_INFORMATION GIVEN_.
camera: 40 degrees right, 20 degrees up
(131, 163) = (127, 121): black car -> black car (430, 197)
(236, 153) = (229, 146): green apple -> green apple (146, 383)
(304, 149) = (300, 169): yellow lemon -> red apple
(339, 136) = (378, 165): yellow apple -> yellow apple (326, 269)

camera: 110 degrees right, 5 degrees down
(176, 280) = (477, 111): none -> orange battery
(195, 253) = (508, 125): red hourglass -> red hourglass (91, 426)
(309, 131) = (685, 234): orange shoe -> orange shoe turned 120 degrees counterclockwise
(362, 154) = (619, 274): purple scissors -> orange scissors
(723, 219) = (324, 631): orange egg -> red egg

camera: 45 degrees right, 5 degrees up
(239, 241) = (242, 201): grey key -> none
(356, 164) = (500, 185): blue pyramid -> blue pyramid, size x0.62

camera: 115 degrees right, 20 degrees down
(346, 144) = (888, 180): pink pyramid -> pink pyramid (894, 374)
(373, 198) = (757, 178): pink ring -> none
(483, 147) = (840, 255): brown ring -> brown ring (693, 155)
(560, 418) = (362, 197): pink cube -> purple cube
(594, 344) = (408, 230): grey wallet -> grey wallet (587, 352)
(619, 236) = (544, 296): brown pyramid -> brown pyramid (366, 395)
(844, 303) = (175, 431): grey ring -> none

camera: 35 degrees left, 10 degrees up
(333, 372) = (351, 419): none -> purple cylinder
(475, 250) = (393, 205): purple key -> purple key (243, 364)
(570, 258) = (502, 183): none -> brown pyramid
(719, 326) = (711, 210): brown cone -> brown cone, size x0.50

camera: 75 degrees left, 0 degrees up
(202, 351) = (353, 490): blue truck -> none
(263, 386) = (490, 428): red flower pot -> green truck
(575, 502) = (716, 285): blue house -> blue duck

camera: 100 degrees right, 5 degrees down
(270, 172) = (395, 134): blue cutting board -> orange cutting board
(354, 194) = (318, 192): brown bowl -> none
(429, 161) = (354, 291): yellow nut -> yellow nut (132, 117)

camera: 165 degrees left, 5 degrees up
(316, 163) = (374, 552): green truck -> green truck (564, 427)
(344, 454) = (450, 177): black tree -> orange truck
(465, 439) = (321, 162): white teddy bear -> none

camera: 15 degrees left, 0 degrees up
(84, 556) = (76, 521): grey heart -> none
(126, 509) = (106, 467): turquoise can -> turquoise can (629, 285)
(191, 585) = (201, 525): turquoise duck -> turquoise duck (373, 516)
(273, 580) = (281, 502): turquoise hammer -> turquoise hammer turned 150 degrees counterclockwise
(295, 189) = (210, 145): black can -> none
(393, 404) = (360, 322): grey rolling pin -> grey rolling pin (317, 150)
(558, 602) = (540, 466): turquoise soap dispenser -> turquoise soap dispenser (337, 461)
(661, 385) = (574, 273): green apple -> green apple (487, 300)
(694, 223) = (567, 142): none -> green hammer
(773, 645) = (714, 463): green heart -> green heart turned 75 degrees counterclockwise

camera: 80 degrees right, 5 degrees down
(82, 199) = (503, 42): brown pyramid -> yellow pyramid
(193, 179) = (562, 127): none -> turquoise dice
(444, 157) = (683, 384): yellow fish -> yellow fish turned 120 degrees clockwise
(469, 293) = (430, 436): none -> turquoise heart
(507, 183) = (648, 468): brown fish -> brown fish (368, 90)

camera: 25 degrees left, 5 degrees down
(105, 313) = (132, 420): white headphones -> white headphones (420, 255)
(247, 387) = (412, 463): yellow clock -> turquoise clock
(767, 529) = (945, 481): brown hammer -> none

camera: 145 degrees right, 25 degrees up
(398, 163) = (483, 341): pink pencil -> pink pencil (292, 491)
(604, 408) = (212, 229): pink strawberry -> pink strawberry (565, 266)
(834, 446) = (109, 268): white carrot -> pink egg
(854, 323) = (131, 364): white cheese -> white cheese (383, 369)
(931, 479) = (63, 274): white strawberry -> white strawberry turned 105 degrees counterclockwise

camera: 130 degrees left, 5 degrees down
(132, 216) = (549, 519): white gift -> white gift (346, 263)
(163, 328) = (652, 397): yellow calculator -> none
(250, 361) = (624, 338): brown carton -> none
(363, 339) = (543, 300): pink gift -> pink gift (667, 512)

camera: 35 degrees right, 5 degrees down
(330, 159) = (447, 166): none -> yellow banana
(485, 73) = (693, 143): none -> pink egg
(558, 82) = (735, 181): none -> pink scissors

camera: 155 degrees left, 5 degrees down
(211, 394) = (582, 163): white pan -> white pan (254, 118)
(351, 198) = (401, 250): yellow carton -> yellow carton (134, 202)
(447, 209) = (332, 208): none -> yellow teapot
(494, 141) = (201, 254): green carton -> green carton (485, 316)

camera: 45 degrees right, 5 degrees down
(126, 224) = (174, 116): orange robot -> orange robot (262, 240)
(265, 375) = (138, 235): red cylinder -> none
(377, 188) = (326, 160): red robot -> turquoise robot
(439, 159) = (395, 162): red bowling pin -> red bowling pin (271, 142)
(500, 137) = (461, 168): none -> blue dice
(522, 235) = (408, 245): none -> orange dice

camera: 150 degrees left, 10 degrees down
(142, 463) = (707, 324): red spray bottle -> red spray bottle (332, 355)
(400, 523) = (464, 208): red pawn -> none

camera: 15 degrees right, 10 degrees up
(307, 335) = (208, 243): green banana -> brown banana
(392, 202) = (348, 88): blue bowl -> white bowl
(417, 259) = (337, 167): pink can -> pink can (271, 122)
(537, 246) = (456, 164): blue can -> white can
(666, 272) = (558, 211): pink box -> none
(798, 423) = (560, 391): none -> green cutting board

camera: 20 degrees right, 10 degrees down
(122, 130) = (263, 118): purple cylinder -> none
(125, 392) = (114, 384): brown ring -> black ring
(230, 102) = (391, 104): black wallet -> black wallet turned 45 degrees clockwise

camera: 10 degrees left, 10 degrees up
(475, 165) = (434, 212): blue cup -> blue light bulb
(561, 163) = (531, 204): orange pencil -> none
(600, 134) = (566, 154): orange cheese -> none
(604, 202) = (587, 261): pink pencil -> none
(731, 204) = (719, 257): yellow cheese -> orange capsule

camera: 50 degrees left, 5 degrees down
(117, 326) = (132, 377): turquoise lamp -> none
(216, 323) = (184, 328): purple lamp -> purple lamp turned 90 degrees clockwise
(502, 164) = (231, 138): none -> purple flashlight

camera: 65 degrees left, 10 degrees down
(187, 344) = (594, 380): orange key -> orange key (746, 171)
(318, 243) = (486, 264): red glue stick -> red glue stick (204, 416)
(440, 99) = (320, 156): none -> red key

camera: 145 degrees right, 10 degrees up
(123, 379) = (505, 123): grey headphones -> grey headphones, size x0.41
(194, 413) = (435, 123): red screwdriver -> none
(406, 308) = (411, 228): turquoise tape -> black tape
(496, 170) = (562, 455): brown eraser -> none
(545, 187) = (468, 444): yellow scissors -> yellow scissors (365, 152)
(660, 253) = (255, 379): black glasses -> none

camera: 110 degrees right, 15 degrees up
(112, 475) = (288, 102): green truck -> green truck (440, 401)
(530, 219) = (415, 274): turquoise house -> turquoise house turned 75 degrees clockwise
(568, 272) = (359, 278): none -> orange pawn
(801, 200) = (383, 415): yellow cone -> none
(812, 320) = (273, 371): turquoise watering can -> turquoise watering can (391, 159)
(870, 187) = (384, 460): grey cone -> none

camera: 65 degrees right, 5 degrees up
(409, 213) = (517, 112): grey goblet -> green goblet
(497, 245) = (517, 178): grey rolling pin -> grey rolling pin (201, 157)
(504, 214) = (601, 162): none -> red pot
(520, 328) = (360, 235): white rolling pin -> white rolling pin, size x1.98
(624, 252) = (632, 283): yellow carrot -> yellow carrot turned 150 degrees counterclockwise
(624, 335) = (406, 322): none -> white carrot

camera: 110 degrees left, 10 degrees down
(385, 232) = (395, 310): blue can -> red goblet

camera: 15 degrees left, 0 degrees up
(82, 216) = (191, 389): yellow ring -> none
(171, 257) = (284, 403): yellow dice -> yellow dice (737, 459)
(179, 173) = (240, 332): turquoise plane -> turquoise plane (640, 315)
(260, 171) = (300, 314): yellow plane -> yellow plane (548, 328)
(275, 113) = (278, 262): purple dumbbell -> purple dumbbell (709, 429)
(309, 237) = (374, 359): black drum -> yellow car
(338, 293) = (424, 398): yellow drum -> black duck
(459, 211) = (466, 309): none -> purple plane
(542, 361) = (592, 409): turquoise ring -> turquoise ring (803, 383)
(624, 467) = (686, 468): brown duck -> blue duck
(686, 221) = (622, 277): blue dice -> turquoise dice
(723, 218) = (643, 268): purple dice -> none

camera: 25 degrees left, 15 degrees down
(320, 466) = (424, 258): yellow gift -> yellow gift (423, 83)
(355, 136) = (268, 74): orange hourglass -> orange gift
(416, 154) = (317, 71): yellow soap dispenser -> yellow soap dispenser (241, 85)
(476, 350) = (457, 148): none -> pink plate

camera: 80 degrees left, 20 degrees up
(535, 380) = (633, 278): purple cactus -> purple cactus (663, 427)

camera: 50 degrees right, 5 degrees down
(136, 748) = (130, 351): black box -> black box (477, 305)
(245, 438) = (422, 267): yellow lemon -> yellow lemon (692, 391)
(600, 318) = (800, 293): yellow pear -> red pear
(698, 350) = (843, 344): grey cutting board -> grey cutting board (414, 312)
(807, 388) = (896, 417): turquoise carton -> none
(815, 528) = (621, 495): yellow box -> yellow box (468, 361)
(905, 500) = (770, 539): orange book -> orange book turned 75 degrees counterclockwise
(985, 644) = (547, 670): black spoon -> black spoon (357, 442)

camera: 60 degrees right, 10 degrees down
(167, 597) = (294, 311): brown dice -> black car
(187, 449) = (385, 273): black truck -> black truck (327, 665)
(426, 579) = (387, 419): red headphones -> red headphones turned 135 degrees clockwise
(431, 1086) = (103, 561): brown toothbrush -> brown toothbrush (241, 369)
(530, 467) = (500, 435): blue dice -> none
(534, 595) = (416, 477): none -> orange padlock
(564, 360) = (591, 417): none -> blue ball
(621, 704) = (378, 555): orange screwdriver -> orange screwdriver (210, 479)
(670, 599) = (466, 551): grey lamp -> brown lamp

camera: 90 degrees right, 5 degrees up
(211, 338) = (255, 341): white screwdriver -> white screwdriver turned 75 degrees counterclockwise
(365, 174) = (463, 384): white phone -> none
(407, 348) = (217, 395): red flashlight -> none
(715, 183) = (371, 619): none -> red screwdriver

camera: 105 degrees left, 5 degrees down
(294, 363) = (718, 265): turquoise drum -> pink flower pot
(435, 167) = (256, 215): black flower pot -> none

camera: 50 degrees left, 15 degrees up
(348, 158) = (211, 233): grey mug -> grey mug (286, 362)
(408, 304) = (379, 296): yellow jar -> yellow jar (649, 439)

_PROBLEM STATEMENT_. Beginning at the line with "(126, 224) = (174, 116): orange" and ending at the line with "camera: 150 degrees left, 10 degrees down", reproduce each line of the data above exactly, and add no other lines.

_RESULT_.
(126, 224) = (174, 116): orange robot -> orange robot (262, 240)
(265, 375) = (138, 235): red cylinder -> none
(377, 188) = (326, 160): red robot -> turquoise robot
(439, 159) = (395, 162): red bowling pin -> red bowling pin (271, 142)
(500, 137) = (461, 168): none -> blue dice
(522, 235) = (408, 245): none -> orange dice

camera: 150 degrees left, 10 degrees down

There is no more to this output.